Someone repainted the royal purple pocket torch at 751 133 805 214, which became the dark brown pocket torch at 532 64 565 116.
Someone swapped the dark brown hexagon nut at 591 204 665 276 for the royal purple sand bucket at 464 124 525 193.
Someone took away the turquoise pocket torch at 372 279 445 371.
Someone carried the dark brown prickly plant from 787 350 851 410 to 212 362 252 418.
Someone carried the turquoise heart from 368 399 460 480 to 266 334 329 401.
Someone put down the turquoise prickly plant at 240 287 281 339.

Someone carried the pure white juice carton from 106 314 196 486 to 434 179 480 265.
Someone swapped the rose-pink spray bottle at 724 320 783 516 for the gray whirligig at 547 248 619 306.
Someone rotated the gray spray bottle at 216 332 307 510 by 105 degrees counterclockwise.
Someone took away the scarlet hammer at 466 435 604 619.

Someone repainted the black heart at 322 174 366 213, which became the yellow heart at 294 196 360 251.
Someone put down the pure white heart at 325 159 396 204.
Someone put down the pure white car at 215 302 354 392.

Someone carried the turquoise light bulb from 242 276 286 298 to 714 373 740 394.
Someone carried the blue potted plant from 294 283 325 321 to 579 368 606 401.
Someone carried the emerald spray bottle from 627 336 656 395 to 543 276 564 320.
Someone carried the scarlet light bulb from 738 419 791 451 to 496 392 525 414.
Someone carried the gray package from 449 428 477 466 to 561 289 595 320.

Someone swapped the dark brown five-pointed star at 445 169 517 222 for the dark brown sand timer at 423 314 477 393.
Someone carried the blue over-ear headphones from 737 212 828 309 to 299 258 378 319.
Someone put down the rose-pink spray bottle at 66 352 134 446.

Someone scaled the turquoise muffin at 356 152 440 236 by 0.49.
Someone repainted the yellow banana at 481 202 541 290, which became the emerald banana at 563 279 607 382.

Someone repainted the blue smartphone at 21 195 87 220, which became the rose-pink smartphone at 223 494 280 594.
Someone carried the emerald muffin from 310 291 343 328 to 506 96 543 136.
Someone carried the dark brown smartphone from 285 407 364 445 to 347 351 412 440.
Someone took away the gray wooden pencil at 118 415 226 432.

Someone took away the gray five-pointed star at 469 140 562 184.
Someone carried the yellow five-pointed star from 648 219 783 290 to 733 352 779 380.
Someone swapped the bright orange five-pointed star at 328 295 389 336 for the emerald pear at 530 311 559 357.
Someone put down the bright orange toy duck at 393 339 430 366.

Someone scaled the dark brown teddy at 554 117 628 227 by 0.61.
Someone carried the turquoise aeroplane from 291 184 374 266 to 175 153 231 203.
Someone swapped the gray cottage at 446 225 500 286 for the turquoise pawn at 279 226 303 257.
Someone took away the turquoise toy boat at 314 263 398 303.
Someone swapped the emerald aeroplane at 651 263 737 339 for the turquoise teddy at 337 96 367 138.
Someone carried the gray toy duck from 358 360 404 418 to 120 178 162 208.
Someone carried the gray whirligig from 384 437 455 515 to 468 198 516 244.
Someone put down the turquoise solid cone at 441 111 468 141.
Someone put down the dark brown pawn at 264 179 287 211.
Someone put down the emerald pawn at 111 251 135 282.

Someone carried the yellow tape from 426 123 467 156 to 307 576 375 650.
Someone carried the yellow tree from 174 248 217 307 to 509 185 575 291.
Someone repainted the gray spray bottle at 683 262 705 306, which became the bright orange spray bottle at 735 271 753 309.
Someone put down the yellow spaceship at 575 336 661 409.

********************

● Task item: For each record above, give it again without a single change.

● Answer space:
Someone repainted the royal purple pocket torch at 751 133 805 214, which became the dark brown pocket torch at 532 64 565 116.
Someone swapped the dark brown hexagon nut at 591 204 665 276 for the royal purple sand bucket at 464 124 525 193.
Someone took away the turquoise pocket torch at 372 279 445 371.
Someone carried the dark brown prickly plant from 787 350 851 410 to 212 362 252 418.
Someone carried the turquoise heart from 368 399 460 480 to 266 334 329 401.
Someone put down the turquoise prickly plant at 240 287 281 339.

Someone carried the pure white juice carton from 106 314 196 486 to 434 179 480 265.
Someone swapped the rose-pink spray bottle at 724 320 783 516 for the gray whirligig at 547 248 619 306.
Someone rotated the gray spray bottle at 216 332 307 510 by 105 degrees counterclockwise.
Someone took away the scarlet hammer at 466 435 604 619.

Someone repainted the black heart at 322 174 366 213, which became the yellow heart at 294 196 360 251.
Someone put down the pure white heart at 325 159 396 204.
Someone put down the pure white car at 215 302 354 392.

Someone carried the turquoise light bulb from 242 276 286 298 to 714 373 740 394.
Someone carried the blue potted plant from 294 283 325 321 to 579 368 606 401.
Someone carried the emerald spray bottle from 627 336 656 395 to 543 276 564 320.
Someone carried the scarlet light bulb from 738 419 791 451 to 496 392 525 414.
Someone carried the gray package from 449 428 477 466 to 561 289 595 320.

Someone swapped the dark brown five-pointed star at 445 169 517 222 for the dark brown sand timer at 423 314 477 393.
Someone carried the blue over-ear headphones from 737 212 828 309 to 299 258 378 319.
Someone put down the rose-pink spray bottle at 66 352 134 446.

Someone scaled the turquoise muffin at 356 152 440 236 by 0.49.
Someone repainted the yellow banana at 481 202 541 290, which became the emerald banana at 563 279 607 382.

Someone repainted the blue smartphone at 21 195 87 220, which became the rose-pink smartphone at 223 494 280 594.
Someone carried the emerald muffin from 310 291 343 328 to 506 96 543 136.
Someone carried the dark brown smartphone from 285 407 364 445 to 347 351 412 440.
Someone took away the gray wooden pencil at 118 415 226 432.

Someone took away the gray five-pointed star at 469 140 562 184.
Someone carried the yellow five-pointed star from 648 219 783 290 to 733 352 779 380.
Someone swapped the bright orange five-pointed star at 328 295 389 336 for the emerald pear at 530 311 559 357.
Someone put down the bright orange toy duck at 393 339 430 366.

Someone scaled the dark brown teddy at 554 117 628 227 by 0.61.
Someone carried the turquoise aeroplane from 291 184 374 266 to 175 153 231 203.
Someone swapped the gray cottage at 446 225 500 286 for the turquoise pawn at 279 226 303 257.
Someone took away the turquoise toy boat at 314 263 398 303.
Someone swapped the emerald aeroplane at 651 263 737 339 for the turquoise teddy at 337 96 367 138.
Someone carried the gray toy duck from 358 360 404 418 to 120 178 162 208.
Someone carried the gray whirligig from 384 437 455 515 to 468 198 516 244.
Someone put down the turquoise solid cone at 441 111 468 141.
Someone put down the dark brown pawn at 264 179 287 211.
Someone put down the emerald pawn at 111 251 135 282.

Someone carried the yellow tape from 426 123 467 156 to 307 576 375 650.
Someone carried the yellow tree from 174 248 217 307 to 509 185 575 291.
Someone repainted the gray spray bottle at 683 262 705 306, which became the bright orange spray bottle at 735 271 753 309.
Someone put down the yellow spaceship at 575 336 661 409.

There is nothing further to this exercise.